◆ Records from a data source:
--- START ---
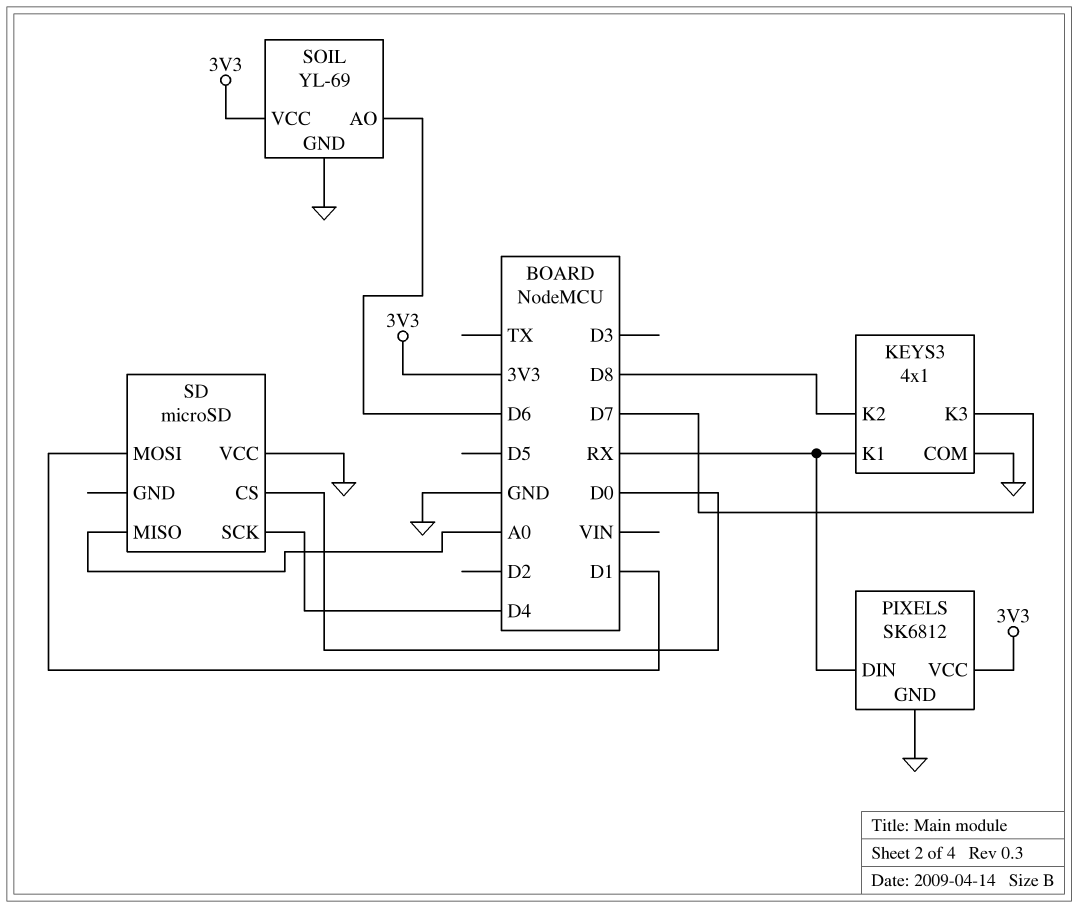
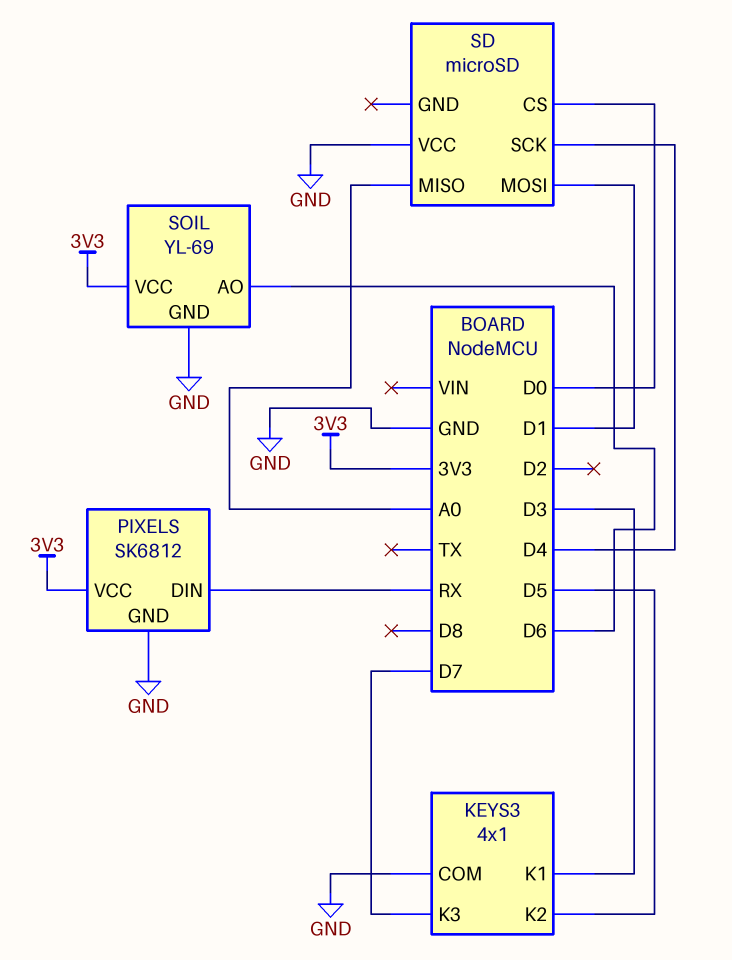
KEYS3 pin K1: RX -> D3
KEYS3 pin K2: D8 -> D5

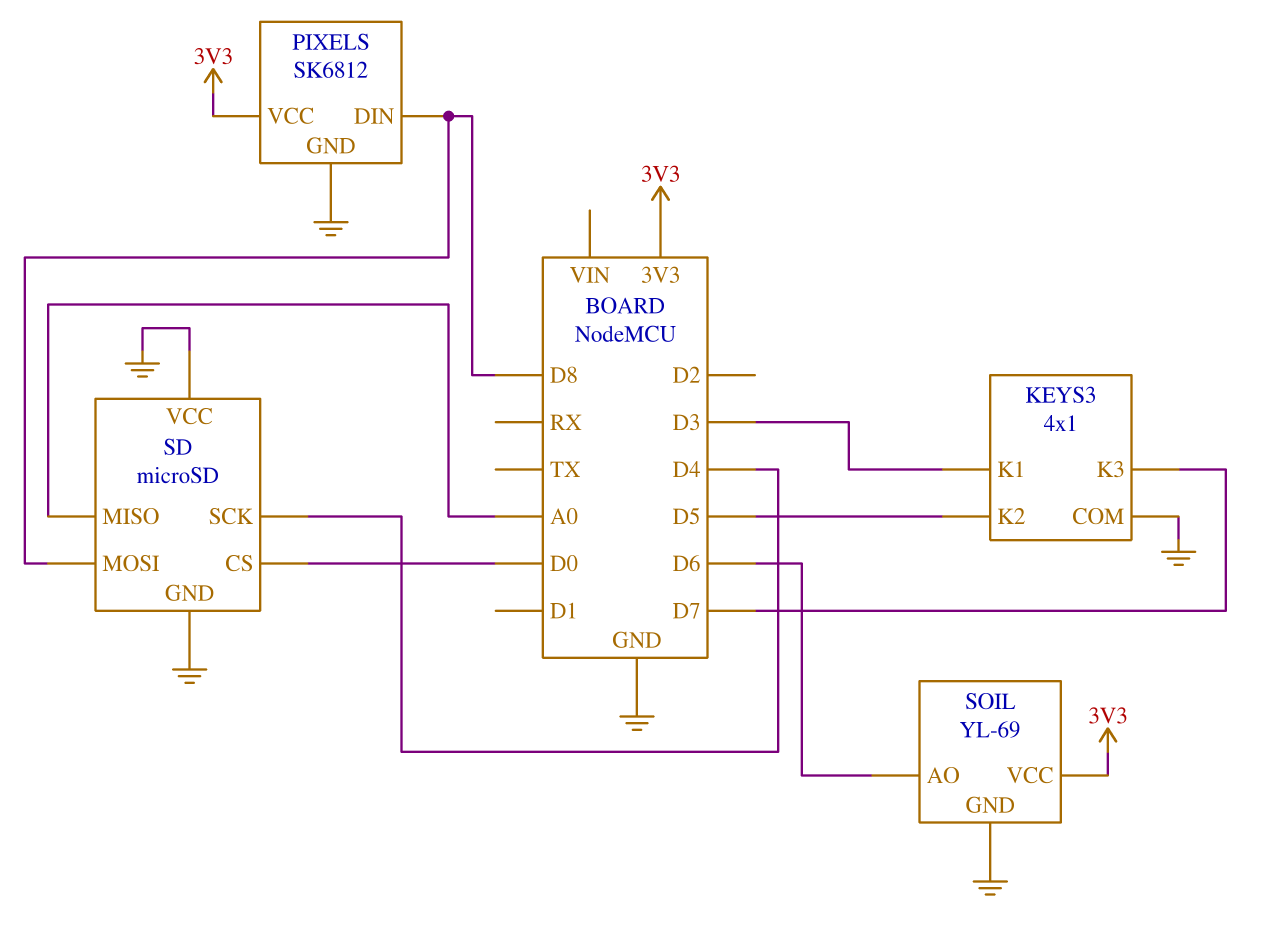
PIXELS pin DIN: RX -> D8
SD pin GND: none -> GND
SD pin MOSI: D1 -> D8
--- END ---
--- START ---
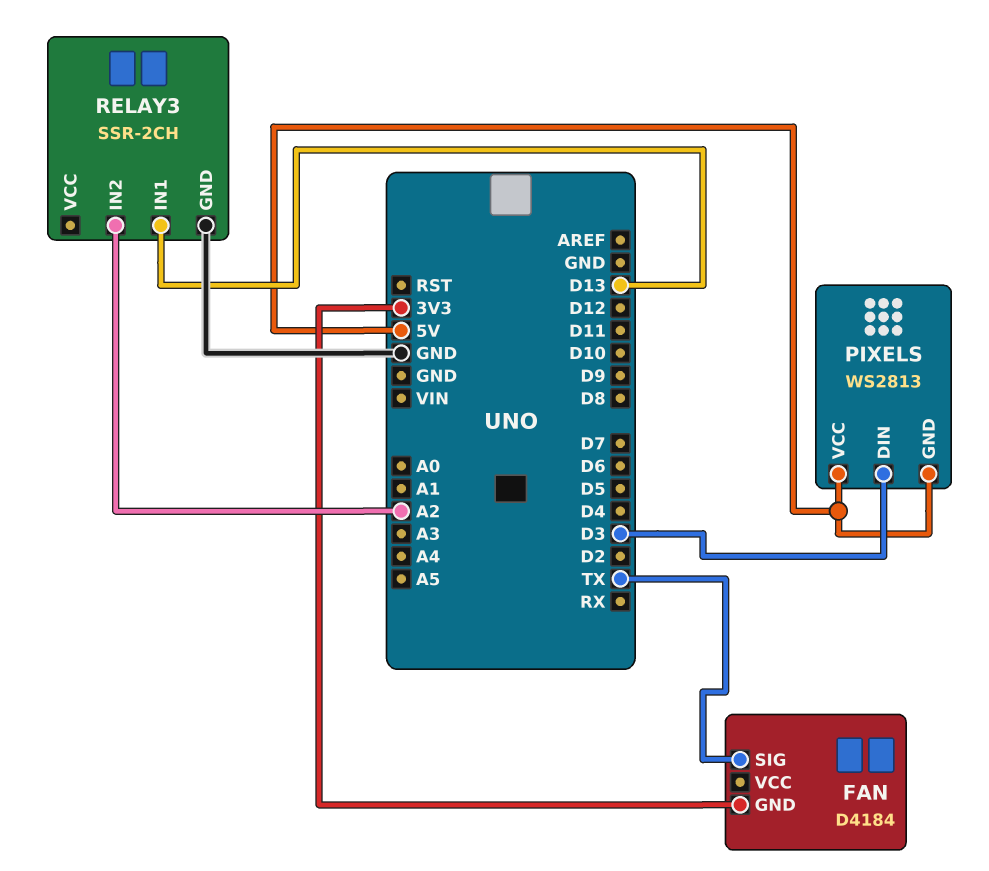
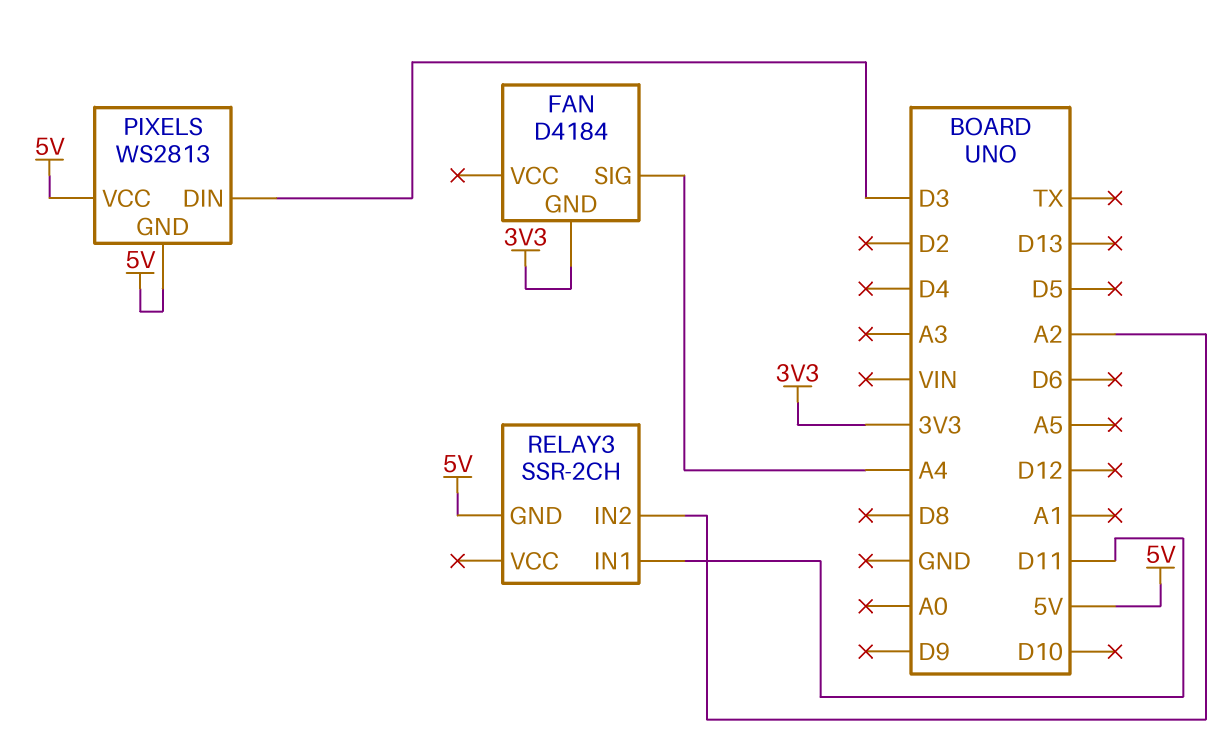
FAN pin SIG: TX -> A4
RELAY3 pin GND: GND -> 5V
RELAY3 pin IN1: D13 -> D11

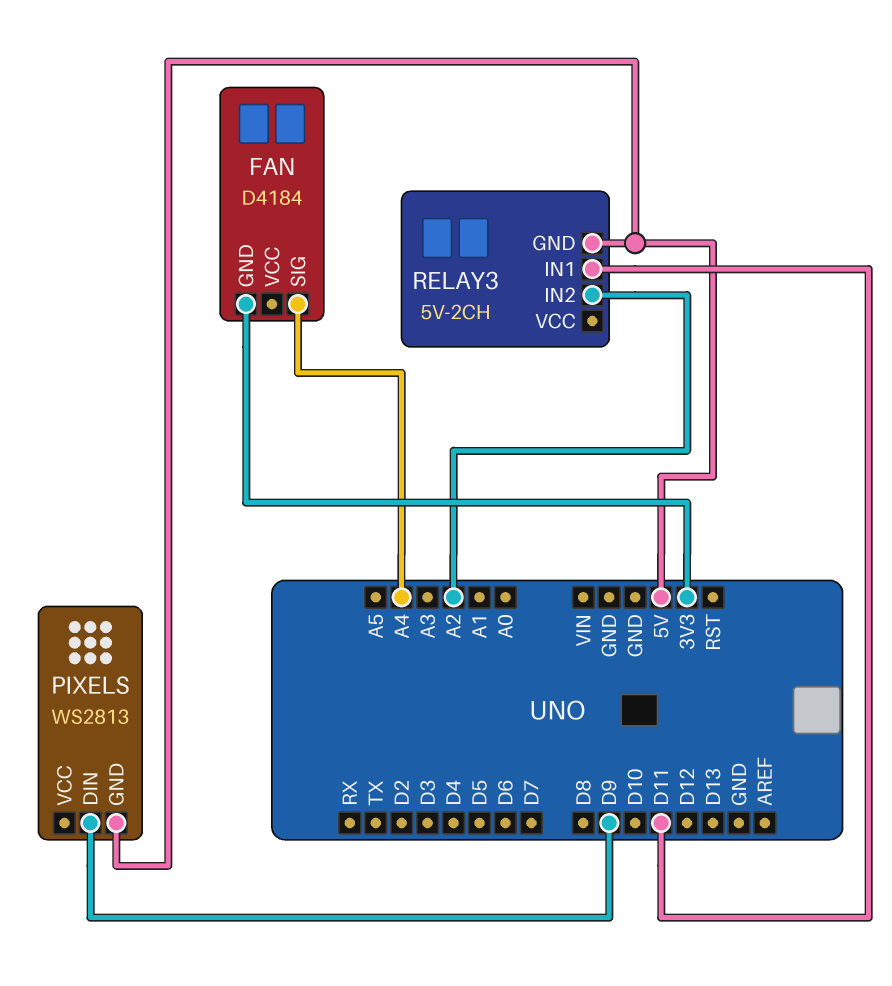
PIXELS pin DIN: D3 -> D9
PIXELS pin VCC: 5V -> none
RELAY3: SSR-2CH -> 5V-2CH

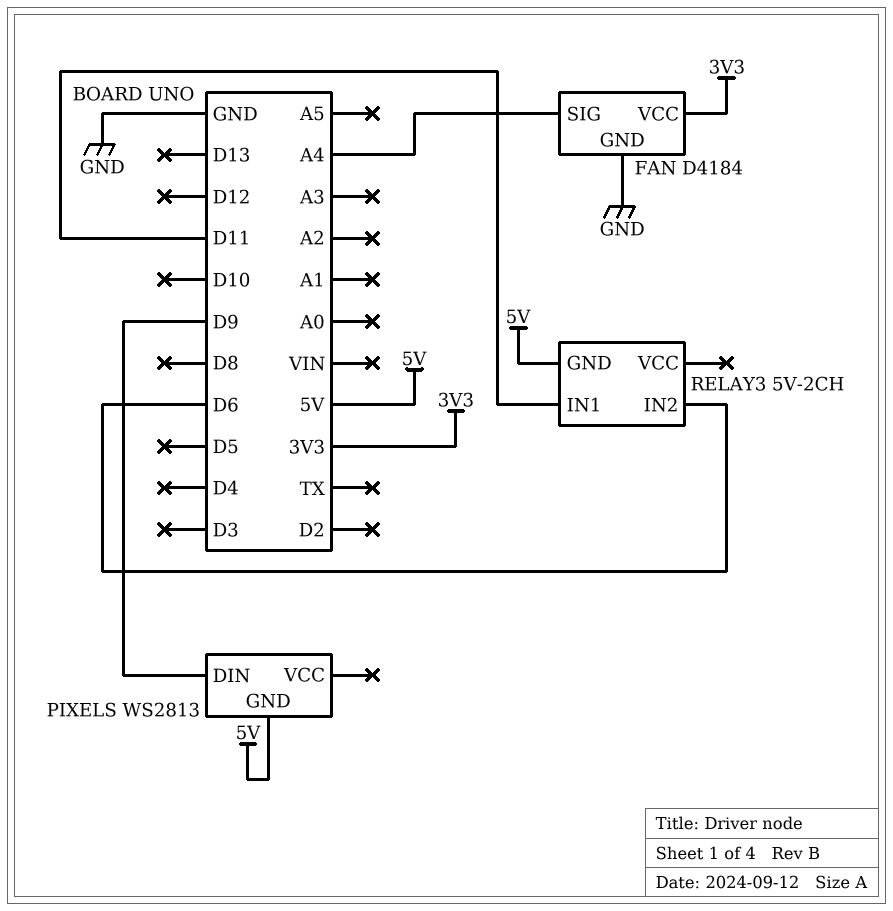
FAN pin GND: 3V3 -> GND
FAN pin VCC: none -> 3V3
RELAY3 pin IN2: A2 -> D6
--- END ---
◆ Problem: Out of the data above, transcribe exactly and only the lines starting with the line that has "PIXELS pin DIN: RX -> D8" and going on through the line that has "SD pin MOSI: D1 -> D8", both included.

◆ Solved exercise:
PIXELS pin DIN: RX -> D8
SD pin GND: none -> GND
SD pin MOSI: D1 -> D8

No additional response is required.